Activity
Select the lines below containing the word "BUSY".

Material for the task
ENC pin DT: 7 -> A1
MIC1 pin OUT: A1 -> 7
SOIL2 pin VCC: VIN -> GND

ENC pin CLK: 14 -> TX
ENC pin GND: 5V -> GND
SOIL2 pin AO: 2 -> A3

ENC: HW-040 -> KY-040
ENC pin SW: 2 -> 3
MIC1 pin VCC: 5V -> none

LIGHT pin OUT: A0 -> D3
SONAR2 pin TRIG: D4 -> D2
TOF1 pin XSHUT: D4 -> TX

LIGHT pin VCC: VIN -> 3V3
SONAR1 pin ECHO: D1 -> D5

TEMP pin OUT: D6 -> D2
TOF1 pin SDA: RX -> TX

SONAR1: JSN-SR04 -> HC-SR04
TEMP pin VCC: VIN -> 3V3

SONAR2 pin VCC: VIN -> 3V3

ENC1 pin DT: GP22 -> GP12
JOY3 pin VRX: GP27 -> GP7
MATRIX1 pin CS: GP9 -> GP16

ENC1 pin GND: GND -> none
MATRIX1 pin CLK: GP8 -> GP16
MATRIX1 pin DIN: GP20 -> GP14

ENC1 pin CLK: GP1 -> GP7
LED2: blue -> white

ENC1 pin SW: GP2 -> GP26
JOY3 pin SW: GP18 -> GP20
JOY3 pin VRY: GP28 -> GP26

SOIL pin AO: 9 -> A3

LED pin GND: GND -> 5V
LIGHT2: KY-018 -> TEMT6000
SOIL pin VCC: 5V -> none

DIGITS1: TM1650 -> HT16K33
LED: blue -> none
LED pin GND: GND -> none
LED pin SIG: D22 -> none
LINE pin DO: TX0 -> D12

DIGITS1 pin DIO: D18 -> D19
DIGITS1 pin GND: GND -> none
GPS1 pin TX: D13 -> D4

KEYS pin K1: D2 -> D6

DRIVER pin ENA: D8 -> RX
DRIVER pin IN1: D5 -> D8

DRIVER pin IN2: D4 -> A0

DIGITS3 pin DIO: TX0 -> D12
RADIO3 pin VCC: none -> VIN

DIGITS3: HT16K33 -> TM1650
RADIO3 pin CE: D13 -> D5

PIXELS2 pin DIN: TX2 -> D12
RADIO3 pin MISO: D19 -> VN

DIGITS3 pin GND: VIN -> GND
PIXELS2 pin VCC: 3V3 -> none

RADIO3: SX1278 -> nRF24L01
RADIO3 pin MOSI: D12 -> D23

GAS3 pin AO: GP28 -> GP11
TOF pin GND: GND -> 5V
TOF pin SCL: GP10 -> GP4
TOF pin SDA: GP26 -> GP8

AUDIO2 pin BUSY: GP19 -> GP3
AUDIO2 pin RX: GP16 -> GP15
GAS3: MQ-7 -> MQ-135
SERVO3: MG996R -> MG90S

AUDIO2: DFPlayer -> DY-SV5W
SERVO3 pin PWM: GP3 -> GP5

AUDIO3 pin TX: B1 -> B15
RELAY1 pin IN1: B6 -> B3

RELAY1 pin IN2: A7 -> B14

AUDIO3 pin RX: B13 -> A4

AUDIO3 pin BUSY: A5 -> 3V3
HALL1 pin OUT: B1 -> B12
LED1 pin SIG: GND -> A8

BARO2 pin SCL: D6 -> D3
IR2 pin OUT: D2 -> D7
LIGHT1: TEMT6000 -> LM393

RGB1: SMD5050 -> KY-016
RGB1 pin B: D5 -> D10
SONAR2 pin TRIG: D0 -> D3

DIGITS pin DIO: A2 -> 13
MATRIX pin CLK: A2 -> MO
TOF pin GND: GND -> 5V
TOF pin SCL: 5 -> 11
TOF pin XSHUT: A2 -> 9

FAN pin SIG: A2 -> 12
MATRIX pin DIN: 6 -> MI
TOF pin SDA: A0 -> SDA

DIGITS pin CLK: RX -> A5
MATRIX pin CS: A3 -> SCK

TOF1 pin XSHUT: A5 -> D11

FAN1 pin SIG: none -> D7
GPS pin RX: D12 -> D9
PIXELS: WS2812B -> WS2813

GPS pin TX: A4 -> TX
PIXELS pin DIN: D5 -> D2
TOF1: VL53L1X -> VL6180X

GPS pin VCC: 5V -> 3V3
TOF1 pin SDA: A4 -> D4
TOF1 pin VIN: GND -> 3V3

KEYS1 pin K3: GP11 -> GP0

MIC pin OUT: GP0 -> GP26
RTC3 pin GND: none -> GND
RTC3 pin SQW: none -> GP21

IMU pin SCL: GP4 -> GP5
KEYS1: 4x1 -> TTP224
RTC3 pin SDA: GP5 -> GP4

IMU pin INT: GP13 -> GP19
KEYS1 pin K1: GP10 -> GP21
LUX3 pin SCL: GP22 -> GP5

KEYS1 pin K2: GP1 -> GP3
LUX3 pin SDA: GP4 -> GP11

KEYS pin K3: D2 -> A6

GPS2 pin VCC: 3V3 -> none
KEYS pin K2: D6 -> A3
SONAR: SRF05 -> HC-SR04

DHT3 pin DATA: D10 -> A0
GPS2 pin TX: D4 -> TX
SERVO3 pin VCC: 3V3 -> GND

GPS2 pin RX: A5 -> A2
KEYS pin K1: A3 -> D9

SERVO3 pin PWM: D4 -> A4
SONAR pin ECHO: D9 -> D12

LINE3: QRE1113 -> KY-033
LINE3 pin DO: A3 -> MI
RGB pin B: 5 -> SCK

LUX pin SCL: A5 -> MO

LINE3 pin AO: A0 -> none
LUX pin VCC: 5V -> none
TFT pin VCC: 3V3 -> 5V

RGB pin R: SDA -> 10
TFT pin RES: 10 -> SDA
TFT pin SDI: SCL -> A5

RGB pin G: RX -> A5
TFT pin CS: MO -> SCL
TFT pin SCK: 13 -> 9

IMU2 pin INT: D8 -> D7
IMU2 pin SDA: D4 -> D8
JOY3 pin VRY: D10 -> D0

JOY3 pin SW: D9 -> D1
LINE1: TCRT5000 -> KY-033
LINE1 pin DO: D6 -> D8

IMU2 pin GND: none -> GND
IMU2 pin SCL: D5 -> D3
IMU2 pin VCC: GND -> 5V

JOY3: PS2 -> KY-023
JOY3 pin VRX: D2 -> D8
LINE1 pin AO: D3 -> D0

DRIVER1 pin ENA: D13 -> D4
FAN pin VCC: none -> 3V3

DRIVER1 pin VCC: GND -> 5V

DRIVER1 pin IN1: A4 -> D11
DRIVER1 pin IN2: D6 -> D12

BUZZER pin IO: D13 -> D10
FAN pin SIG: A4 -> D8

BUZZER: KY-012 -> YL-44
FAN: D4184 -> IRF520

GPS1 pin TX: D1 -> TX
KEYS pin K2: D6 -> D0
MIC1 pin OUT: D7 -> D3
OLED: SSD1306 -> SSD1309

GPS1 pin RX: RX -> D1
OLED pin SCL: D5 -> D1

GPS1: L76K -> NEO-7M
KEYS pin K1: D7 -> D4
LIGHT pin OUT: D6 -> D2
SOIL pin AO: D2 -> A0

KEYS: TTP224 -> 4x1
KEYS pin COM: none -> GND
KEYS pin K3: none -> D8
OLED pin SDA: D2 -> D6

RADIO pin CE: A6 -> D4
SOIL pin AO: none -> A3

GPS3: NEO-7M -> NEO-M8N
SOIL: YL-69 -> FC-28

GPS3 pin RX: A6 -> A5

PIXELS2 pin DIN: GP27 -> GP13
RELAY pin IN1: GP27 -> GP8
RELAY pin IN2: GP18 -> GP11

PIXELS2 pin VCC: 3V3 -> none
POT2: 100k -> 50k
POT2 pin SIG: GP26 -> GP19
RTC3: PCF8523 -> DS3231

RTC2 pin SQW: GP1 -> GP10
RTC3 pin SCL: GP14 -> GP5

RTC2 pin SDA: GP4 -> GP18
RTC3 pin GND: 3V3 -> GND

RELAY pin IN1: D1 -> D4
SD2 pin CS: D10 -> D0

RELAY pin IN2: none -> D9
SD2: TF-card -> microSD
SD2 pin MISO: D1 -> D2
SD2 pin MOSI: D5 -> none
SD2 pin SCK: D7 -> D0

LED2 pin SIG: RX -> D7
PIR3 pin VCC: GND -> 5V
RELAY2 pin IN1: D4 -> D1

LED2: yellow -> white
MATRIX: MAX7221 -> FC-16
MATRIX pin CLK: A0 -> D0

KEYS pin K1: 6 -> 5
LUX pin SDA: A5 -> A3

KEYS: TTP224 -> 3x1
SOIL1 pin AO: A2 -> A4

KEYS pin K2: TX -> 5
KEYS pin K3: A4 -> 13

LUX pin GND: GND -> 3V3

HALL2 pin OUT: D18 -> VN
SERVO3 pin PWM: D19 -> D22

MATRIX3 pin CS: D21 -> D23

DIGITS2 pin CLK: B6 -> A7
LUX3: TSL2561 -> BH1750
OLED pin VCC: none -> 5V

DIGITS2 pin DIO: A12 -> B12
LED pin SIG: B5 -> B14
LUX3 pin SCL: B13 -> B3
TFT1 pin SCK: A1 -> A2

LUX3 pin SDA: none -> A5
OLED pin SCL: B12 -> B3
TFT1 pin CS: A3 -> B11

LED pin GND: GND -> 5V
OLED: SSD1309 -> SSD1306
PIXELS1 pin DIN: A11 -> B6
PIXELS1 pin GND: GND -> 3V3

Written answer
AUDIO2 pin BUSY: GP19 -> GP3
AUDIO3 pin BUSY: A5 -> 3V3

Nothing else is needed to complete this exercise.